EXTRACTED ENTRIES:
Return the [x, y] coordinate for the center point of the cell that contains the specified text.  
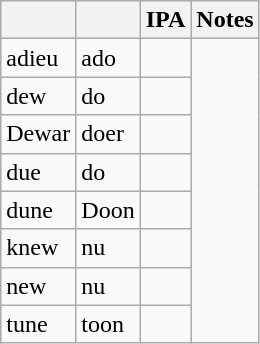
dew [38, 96]
Notes [225, 20]
knew [38, 248]
IPA [166, 20]
new [38, 286]
doer [108, 134]
adieu [38, 58]
ado [108, 58]
due [38, 172]
Doon [108, 210]
dune [38, 210]
toon [108, 324]
Dewar [38, 134]
tune [38, 324]
Determine the (X, Y) coordinate at the center of the cell enclosing the given text.  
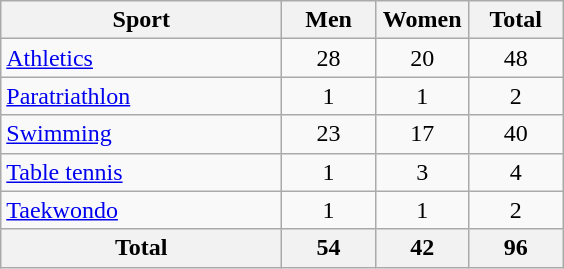
48 (516, 58)
Athletics (142, 58)
Paratriathlon (142, 96)
54 (329, 248)
Sport (142, 20)
23 (329, 134)
42 (422, 248)
Women (422, 20)
4 (516, 172)
28 (329, 58)
96 (516, 248)
17 (422, 134)
40 (516, 134)
20 (422, 58)
Table tennis (142, 172)
Taekwondo (142, 210)
3 (422, 172)
Swimming (142, 134)
Men (329, 20)
Locate the cell with the specified text and output its (x, y) center coordinate. 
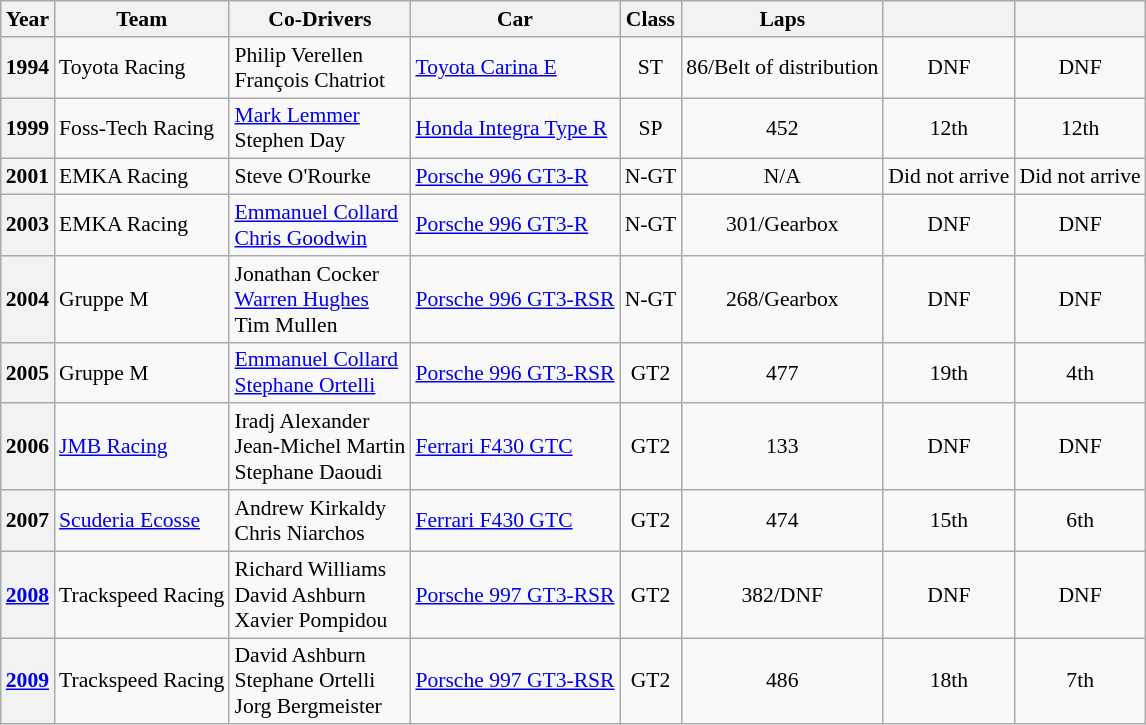
19th (948, 372)
Andrew Kirkaldy Chris Niarchos (320, 520)
SP (651, 128)
6th (1080, 520)
Richard Williams David Ashburn Xavier Pompidou (320, 594)
2004 (28, 300)
Jonathan Cocker Warren Hughes Tim Mullen (320, 300)
JMB Racing (142, 448)
268/Gearbox (782, 300)
1994 (28, 68)
452 (782, 128)
Toyota Racing (142, 68)
2008 (28, 594)
2005 (28, 372)
18th (948, 682)
N/A (782, 177)
Toyota Carina E (514, 68)
Iradj Alexander Jean-Michel Martin Stephane Daoudi (320, 448)
Honda Integra Type R (514, 128)
15th (948, 520)
David Ashburn Stephane Ortelli Jorg Bergmeister (320, 682)
2007 (28, 520)
2001 (28, 177)
ST (651, 68)
2009 (28, 682)
133 (782, 448)
Team (142, 19)
Mark Lemmer Stephen Day (320, 128)
Philip Verellen François Chatriot (320, 68)
Foss-Tech Racing (142, 128)
Emmanuel Collard Chris Goodwin (320, 226)
Year (28, 19)
382/DNF (782, 594)
7th (1080, 682)
486 (782, 682)
Steve O'Rourke (320, 177)
477 (782, 372)
Laps (782, 19)
1999 (28, 128)
Car (514, 19)
301/Gearbox (782, 226)
Scuderia Ecosse (142, 520)
4th (1080, 372)
Co-Drivers (320, 19)
2003 (28, 226)
474 (782, 520)
Emmanuel Collard Stephane Ortelli (320, 372)
86/Belt of distribution (782, 68)
2006 (28, 448)
Class (651, 19)
Find where the given text appears and provide that cell's center as [x, y] coordinate. 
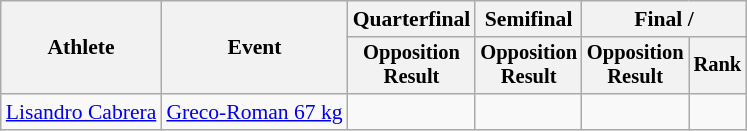
Greco-Roman 67 kg [254, 112]
Semifinal [528, 19]
Quarterfinal [412, 19]
Final / [664, 19]
Rank [718, 66]
Lisandro Cabrera [82, 112]
Athlete [82, 48]
Event [254, 48]
Scan for the cell matching the given text and deliver its [X, Y] coordinate at center. 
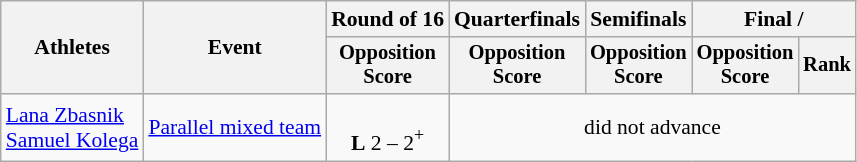
Athletes [72, 48]
L 2 – 2+ [388, 128]
did not advance [652, 128]
Final / [774, 19]
Round of 16 [388, 19]
Lana ZbasnikSamuel Kolega [72, 128]
Rank [827, 66]
Quarterfinals [517, 19]
Parallel mixed team [234, 128]
Event [234, 48]
Semifinals [638, 19]
Output the (x, y) coordinate of the center of the cell containing the given text.  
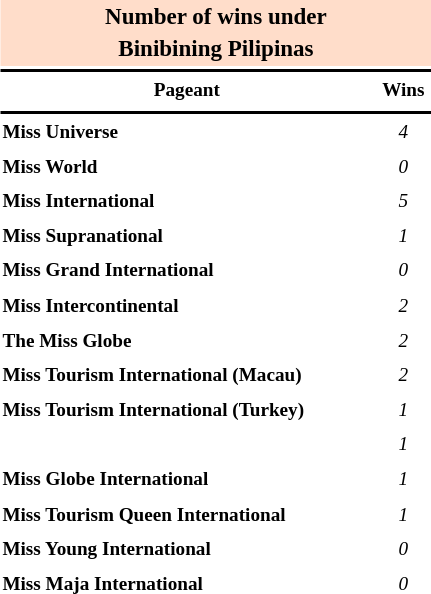
Miss International (187, 202)
Miss Supranational (187, 237)
Miss Tourism International (Turkey) (187, 411)
Miss Intercontinental (187, 306)
Miss Tourism Queen International (187, 515)
Miss World (187, 167)
5 (404, 202)
4 (404, 132)
Miss Globe International (187, 480)
The Miss Globe (187, 341)
Number of wins underBinibining Pilipinas (216, 34)
Miss Tourism International (Macau) (187, 376)
Miss Universe (187, 132)
Miss Grand International (187, 271)
Wins (404, 92)
Miss Young International (187, 550)
Pageant (187, 92)
Output the (X, Y) coordinate of the center of the cell containing the given text.  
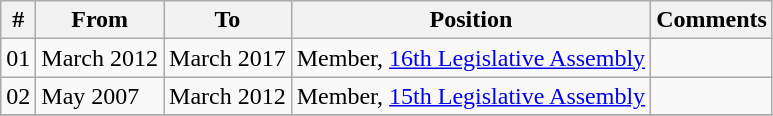
Member, 15th Legislative Assembly (470, 96)
02 (18, 96)
May 2007 (100, 96)
Position (470, 20)
# (18, 20)
01 (18, 58)
March 2017 (228, 58)
Member, 16th Legislative Assembly (470, 58)
From (100, 20)
To (228, 20)
Comments (712, 20)
Determine the [X, Y] coordinate at the center of the cell enclosing the given text.  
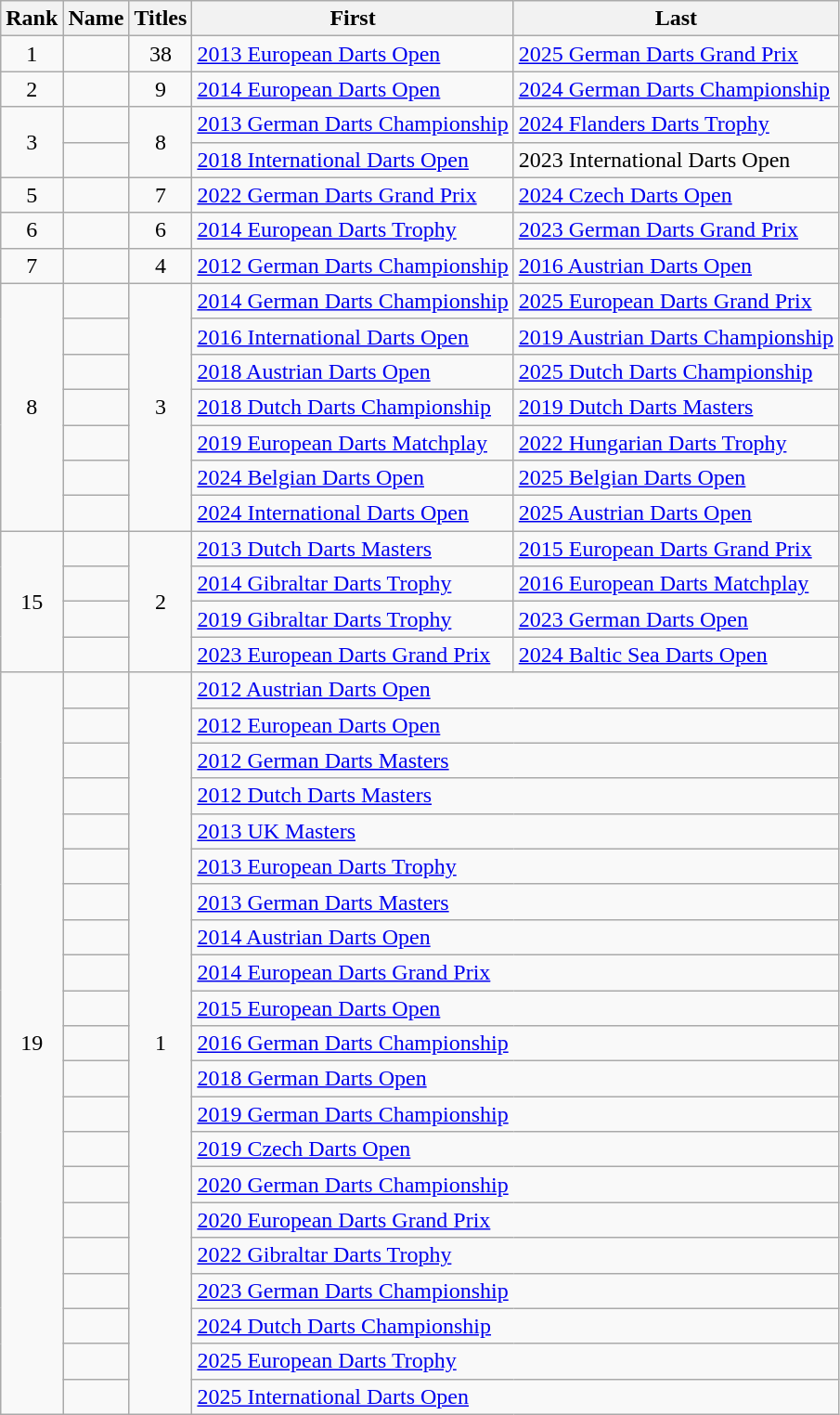
2018 German Darts Open [516, 1079]
2025 International Darts Open [516, 1396]
2012 European Darts Open [516, 725]
2013 European Darts Open [353, 54]
2014 European Darts Grand Prix [516, 972]
2025 Dutch Darts Championship [676, 371]
2024 German Darts Championship [676, 89]
2014 Gibraltar Darts Trophy [353, 584]
2022 German Darts Grand Prix [353, 195]
2023 European Darts Grand Prix [353, 654]
2012 Dutch Darts Masters [516, 795]
Name [97, 19]
2019 Austrian Darts Championship [676, 336]
2014 European Darts Open [353, 89]
2013 German Darts Championship [353, 124]
2014 European Darts Trophy [353, 230]
2016 Austrian Darts Open [676, 265]
5 [32, 195]
2019 European Darts Matchplay [353, 443]
2022 Gibraltar Darts Trophy [516, 1255]
Titles [161, 19]
2024 Dutch Darts Championship [516, 1325]
2012 German Darts Masters [516, 760]
2023 German Darts Open [676, 619]
2014 German Darts Championship [353, 301]
2020 European Darts Grand Prix [516, 1220]
2012 German Darts Championship [353, 265]
2019 German Darts Championship [516, 1114]
2016 German Darts Championship [516, 1043]
2020 German Darts Championship [516, 1184]
2024 International Darts Open [353, 513]
2025 Austrian Darts Open [676, 513]
2024 Czech Darts Open [676, 195]
2016 International Darts Open [353, 336]
2016 European Darts Matchplay [676, 584]
2023 German Darts Grand Prix [676, 230]
2015 European Darts Grand Prix [676, 549]
2015 European Darts Open [516, 1007]
Last [676, 19]
2012 Austrian Darts Open [516, 690]
2025 European Darts Trophy [516, 1361]
2019 Dutch Darts Masters [676, 407]
2018 International Darts Open [353, 160]
2019 Gibraltar Darts Trophy [353, 619]
38 [161, 54]
Rank [32, 19]
2018 Dutch Darts Championship [353, 407]
15 [32, 601]
2022 Hungarian Darts Trophy [676, 443]
2019 Czech Darts Open [516, 1149]
2025 German Darts Grand Prix [676, 54]
2025 European Darts Grand Prix [676, 301]
4 [161, 265]
2013 German Darts Masters [516, 901]
2018 Austrian Darts Open [353, 371]
First [353, 19]
2014 Austrian Darts Open [516, 937]
2013 European Darts Trophy [516, 866]
19 [32, 1043]
2023 German Darts Championship [516, 1290]
2025 Belgian Darts Open [676, 478]
2024 Baltic Sea Darts Open [676, 654]
2013 Dutch Darts Masters [353, 549]
2024 Belgian Darts Open [353, 478]
2024 Flanders Darts Trophy [676, 124]
9 [161, 89]
2013 UK Masters [516, 831]
2023 International Darts Open [676, 160]
Determine the (X, Y) coordinate at the center of the cell enclosing the given text.  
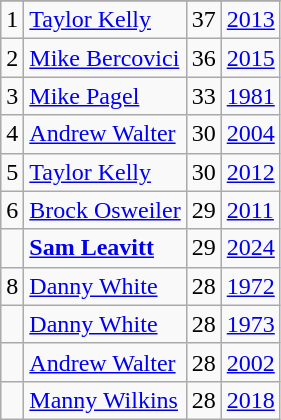
37 (204, 20)
1972 (250, 286)
2024 (250, 248)
5 (12, 172)
36 (204, 58)
4 (12, 134)
2018 (250, 400)
2004 (250, 134)
2012 (250, 172)
Mike Pagel (105, 96)
1981 (250, 96)
2011 (250, 210)
Mike Bercovici (105, 58)
2 (12, 58)
1 (12, 20)
2013 (250, 20)
Sam Leavitt (105, 248)
33 (204, 96)
3 (12, 96)
2002 (250, 362)
2015 (250, 58)
1973 (250, 324)
Manny Wilkins (105, 400)
8 (12, 286)
6 (12, 210)
Brock Osweiler (105, 210)
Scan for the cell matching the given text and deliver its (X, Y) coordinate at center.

EXERCISE REQUIREMENTS:
Lay out as a numbered list everything in the listing from the line containing "dew [38, 96]" down to the line containing "Locate the cell", both ends included, omitting blank lines and any picture lines.

WRITTEN SOLUTION:
1. dew [38, 96]
2. Notes [225, 20]
3. knew [38, 248]
4. IPA [166, 20]
5. new [38, 286]
6. doer [108, 134]
7. adieu [38, 58]
8. ado [108, 58]
9. due [38, 172]
10. Doon [108, 210]
11. dune [38, 210]
12. toon [108, 324]
13. Dewar [38, 134]
14. tune [38, 324]
15. Determine the (X, Y) coordinate at the center of the cell enclosing the given text.  
16. 48 (516, 58)
17. Athletics (142, 58)
18. Paratriathlon (142, 96)
19. 54 (329, 248)
20. Sport (142, 20)
21. 23 (329, 134)
22. 42 (422, 248)
23. Women (422, 20)
24. 4 (516, 172)
25. 28 (329, 58)
26. 96 (516, 248)
27. 17 (422, 134)
28. 40 (516, 134)
29. 20 (422, 58)
30. Table tennis (142, 172)
31. Taekwondo (142, 210)
32. 3 (422, 172)
33. Swimming (142, 134)
34. Men (329, 20)
35. Locate the cell with the specified text and output its (x, y) center coordinate. 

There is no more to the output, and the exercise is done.